• What this task involves: For the records below, print the lines from the line with "red drum [297,265,342,318]" through the line with "none -> green hourglass [649,427,712,529]" exactly as written; include both end lines and exclude the rest.

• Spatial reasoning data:
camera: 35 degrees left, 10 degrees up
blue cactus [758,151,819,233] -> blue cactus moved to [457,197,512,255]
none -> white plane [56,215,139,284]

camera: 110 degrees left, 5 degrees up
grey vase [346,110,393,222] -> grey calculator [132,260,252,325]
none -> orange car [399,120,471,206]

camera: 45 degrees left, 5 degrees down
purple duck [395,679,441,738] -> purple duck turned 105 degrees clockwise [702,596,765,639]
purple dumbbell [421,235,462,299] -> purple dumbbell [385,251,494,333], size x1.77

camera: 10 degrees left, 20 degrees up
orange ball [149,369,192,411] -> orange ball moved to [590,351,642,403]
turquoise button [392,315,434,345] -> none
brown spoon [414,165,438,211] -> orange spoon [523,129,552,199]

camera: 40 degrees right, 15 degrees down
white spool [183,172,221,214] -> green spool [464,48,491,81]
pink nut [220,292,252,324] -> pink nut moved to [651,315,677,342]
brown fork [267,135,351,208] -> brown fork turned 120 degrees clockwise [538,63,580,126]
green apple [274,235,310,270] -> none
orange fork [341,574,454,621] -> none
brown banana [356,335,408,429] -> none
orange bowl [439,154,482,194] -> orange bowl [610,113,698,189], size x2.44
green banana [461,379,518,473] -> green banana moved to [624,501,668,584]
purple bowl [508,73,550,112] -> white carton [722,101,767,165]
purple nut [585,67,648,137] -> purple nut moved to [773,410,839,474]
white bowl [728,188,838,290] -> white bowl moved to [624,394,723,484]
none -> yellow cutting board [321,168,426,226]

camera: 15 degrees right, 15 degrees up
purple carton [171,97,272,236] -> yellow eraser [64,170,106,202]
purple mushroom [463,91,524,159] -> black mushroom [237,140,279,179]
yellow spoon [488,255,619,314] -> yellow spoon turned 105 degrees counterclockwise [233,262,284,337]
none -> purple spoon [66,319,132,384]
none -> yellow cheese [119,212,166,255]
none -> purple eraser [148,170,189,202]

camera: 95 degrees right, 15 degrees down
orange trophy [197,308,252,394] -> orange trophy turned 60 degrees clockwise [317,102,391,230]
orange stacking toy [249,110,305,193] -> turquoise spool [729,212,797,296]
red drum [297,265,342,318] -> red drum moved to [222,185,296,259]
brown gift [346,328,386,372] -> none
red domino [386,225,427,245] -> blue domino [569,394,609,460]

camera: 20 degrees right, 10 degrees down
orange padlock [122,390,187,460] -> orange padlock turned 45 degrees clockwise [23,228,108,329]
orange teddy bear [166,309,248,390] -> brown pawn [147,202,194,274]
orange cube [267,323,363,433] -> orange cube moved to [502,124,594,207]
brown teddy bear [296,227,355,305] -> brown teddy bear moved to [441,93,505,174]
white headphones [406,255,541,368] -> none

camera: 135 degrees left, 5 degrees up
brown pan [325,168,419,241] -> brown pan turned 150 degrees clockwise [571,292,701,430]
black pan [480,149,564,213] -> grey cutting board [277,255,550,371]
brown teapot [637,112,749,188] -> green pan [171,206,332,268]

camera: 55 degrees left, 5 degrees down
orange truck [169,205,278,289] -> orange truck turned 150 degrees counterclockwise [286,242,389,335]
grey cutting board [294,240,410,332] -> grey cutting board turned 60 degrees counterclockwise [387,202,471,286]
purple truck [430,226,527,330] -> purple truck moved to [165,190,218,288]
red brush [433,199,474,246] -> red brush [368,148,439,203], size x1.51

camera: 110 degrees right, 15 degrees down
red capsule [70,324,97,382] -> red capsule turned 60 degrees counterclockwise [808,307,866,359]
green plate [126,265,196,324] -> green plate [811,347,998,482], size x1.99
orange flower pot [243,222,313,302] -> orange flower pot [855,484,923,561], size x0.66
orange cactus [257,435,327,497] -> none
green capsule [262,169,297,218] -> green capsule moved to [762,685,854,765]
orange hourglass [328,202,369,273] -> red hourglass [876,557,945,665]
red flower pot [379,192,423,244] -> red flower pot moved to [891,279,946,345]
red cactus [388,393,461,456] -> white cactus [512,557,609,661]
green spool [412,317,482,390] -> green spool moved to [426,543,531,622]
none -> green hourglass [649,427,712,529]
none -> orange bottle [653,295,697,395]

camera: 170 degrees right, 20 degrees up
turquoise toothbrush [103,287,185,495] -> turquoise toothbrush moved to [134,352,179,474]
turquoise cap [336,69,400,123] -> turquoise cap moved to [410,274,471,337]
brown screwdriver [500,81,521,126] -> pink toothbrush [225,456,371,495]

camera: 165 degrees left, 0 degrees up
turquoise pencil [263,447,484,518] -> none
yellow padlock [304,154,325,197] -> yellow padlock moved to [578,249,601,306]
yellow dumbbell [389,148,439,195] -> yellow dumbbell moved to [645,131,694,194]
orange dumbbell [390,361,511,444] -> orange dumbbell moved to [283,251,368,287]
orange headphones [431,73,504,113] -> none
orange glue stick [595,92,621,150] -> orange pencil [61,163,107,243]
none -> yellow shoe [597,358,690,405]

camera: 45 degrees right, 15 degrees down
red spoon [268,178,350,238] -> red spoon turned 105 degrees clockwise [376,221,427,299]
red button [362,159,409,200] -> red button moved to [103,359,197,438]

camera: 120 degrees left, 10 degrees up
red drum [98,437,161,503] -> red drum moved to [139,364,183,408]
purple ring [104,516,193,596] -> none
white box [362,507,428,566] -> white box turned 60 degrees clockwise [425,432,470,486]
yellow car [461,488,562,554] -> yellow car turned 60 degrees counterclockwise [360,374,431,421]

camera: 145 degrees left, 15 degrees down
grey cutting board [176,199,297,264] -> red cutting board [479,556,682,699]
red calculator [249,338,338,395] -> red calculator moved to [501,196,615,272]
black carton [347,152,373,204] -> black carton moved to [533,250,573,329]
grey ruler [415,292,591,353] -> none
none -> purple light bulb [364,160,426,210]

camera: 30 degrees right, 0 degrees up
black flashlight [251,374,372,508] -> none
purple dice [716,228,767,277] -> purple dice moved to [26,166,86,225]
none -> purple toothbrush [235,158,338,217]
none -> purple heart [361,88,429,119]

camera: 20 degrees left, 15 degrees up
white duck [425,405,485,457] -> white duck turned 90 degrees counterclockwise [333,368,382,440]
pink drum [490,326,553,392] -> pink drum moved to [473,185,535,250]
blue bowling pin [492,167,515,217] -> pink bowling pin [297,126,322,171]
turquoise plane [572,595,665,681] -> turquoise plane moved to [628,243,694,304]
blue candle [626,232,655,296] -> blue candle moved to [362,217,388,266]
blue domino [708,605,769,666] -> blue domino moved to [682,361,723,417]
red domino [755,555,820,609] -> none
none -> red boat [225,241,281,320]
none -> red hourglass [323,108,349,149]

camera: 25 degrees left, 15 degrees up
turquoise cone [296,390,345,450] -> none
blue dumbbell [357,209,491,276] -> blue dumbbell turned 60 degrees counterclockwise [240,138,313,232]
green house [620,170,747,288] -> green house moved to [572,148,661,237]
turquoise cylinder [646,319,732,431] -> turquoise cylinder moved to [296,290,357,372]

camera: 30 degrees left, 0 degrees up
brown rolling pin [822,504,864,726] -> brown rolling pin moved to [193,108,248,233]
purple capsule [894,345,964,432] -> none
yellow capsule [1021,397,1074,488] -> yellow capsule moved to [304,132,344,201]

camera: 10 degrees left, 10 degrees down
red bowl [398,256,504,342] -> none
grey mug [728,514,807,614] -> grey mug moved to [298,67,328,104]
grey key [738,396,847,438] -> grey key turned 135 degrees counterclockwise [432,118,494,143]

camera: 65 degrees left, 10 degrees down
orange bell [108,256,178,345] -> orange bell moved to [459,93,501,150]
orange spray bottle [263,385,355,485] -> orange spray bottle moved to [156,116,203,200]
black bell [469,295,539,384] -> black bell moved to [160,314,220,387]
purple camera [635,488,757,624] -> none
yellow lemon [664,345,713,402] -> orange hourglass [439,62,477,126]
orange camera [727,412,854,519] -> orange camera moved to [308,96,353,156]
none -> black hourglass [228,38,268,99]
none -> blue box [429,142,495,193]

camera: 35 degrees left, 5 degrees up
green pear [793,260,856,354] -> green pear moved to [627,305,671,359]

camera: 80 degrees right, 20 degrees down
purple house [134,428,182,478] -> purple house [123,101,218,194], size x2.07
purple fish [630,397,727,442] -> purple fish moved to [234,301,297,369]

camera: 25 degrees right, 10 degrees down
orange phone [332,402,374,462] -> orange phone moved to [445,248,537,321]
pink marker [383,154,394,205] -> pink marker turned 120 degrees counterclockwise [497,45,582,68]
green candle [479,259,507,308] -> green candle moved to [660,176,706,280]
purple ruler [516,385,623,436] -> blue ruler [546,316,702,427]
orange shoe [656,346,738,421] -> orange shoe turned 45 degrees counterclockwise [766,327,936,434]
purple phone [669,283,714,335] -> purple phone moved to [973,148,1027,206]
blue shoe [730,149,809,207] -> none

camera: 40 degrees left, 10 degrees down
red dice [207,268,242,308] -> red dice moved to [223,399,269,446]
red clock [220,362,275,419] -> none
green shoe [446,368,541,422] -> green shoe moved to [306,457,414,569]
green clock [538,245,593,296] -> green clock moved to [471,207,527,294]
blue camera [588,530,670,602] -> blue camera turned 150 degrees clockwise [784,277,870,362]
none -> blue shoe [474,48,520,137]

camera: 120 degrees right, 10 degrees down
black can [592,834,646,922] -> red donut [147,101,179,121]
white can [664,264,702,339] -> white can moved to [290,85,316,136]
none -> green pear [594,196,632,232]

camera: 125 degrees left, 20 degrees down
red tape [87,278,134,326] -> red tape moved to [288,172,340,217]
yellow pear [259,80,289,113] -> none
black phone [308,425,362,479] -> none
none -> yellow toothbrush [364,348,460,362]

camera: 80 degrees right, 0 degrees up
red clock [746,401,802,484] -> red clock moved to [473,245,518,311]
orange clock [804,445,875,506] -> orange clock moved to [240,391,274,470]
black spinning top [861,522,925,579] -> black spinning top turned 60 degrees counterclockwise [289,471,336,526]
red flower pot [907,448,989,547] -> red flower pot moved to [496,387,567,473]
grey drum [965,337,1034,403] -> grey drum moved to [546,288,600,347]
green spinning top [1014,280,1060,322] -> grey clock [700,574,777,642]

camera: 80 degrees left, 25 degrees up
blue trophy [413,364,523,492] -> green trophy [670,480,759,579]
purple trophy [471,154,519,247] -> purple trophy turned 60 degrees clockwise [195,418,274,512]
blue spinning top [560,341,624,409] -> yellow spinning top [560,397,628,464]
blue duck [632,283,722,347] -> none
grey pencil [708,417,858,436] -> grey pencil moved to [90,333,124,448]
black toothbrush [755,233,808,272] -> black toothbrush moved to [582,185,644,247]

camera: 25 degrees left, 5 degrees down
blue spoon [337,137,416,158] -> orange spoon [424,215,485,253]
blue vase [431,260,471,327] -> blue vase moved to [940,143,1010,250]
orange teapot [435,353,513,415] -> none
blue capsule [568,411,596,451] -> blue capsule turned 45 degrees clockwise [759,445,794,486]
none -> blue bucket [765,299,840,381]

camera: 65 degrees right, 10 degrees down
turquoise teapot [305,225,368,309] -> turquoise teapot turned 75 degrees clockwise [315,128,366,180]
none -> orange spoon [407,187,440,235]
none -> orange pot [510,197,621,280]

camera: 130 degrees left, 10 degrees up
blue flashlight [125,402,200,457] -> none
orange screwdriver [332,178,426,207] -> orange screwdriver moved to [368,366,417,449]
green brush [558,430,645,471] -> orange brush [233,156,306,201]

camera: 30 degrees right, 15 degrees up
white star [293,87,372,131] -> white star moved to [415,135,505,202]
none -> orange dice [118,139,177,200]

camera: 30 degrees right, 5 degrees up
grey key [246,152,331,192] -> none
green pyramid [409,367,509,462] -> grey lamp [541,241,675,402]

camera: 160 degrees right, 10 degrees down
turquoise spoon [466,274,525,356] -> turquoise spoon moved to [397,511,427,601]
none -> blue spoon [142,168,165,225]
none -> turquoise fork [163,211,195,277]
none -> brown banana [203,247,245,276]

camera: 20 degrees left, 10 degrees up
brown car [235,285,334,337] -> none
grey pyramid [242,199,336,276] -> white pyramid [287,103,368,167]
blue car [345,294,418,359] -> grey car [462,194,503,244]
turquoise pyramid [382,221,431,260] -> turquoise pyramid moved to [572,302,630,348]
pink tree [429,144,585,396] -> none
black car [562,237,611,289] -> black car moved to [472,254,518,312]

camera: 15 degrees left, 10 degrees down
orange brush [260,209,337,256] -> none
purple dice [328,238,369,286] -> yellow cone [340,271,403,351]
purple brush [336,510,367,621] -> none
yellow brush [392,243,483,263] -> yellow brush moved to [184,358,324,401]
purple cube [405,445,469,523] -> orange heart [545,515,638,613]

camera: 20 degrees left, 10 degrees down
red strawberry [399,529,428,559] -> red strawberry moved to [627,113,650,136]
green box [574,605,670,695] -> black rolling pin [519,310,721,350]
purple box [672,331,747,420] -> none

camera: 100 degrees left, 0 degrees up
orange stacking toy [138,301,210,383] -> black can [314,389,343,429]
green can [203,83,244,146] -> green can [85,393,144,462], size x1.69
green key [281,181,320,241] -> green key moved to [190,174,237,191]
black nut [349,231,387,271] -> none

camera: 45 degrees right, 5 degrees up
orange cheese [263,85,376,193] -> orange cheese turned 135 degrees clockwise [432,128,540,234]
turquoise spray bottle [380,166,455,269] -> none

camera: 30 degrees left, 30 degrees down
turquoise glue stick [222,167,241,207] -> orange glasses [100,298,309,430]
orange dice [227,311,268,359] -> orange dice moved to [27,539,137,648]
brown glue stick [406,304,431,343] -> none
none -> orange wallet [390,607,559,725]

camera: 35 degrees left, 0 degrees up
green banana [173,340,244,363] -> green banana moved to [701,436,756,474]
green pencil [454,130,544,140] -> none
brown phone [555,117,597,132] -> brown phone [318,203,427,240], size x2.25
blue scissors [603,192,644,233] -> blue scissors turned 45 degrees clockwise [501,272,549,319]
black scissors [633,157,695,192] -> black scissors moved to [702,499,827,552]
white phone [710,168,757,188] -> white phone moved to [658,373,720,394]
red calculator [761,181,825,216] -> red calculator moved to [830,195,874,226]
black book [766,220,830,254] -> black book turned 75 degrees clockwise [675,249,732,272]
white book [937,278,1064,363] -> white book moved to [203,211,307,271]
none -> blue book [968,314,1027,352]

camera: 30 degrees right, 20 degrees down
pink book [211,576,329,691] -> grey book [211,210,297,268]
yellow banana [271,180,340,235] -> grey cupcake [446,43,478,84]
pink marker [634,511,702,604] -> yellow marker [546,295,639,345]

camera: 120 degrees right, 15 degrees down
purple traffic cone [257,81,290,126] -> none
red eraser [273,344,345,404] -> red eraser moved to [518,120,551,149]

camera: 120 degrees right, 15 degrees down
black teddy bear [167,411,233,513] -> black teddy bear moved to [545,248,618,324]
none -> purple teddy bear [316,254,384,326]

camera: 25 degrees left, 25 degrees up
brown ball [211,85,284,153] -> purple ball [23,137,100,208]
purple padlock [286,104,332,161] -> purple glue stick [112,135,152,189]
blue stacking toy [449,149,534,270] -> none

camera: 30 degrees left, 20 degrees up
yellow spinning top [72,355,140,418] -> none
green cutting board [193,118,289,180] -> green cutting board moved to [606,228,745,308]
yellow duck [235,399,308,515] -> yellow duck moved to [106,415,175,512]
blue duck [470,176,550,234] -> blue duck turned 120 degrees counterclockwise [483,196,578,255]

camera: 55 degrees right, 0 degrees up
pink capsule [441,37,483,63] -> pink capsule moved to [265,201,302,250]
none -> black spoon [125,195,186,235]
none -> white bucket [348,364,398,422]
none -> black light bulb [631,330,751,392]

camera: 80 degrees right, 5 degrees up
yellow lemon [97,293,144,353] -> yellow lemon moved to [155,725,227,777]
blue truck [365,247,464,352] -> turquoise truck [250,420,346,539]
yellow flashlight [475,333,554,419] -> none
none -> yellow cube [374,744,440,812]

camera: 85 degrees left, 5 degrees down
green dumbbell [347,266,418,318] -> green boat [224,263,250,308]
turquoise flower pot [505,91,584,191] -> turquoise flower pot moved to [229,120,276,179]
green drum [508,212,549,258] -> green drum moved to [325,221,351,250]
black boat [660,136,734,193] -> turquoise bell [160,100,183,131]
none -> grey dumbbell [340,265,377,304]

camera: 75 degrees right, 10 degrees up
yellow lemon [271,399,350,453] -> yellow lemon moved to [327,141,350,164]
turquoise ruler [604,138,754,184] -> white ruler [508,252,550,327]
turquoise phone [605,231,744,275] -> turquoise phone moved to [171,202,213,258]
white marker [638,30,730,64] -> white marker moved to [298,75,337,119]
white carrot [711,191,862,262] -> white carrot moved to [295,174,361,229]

• Response to the exercise:
red drum [297,265,342,318] -> red drum moved to [222,185,296,259]
brown gift [346,328,386,372] -> none
red domino [386,225,427,245] -> blue domino [569,394,609,460]

camera: 20 degrees right, 10 degrees down
orange padlock [122,390,187,460] -> orange padlock turned 45 degrees clockwise [23,228,108,329]
orange teddy bear [166,309,248,390] -> brown pawn [147,202,194,274]
orange cube [267,323,363,433] -> orange cube moved to [502,124,594,207]
brown teddy bear [296,227,355,305] -> brown teddy bear moved to [441,93,505,174]
white headphones [406,255,541,368] -> none

camera: 135 degrees left, 5 degrees up
brown pan [325,168,419,241] -> brown pan turned 150 degrees clockwise [571,292,701,430]
black pan [480,149,564,213] -> grey cutting board [277,255,550,371]
brown teapot [637,112,749,188] -> green pan [171,206,332,268]

camera: 55 degrees left, 5 degrees down
orange truck [169,205,278,289] -> orange truck turned 150 degrees counterclockwise [286,242,389,335]
grey cutting board [294,240,410,332] -> grey cutting board turned 60 degrees counterclockwise [387,202,471,286]
purple truck [430,226,527,330] -> purple truck moved to [165,190,218,288]
red brush [433,199,474,246] -> red brush [368,148,439,203], size x1.51

camera: 110 degrees right, 15 degrees down
red capsule [70,324,97,382] -> red capsule turned 60 degrees counterclockwise [808,307,866,359]
green plate [126,265,196,324] -> green plate [811,347,998,482], size x1.99
orange flower pot [243,222,313,302] -> orange flower pot [855,484,923,561], size x0.66
orange cactus [257,435,327,497] -> none
green capsule [262,169,297,218] -> green capsule moved to [762,685,854,765]
orange hourglass [328,202,369,273] -> red hourglass [876,557,945,665]
red flower pot [379,192,423,244] -> red flower pot moved to [891,279,946,345]
red cactus [388,393,461,456] -> white cactus [512,557,609,661]
green spool [412,317,482,390] -> green spool moved to [426,543,531,622]
none -> green hourglass [649,427,712,529]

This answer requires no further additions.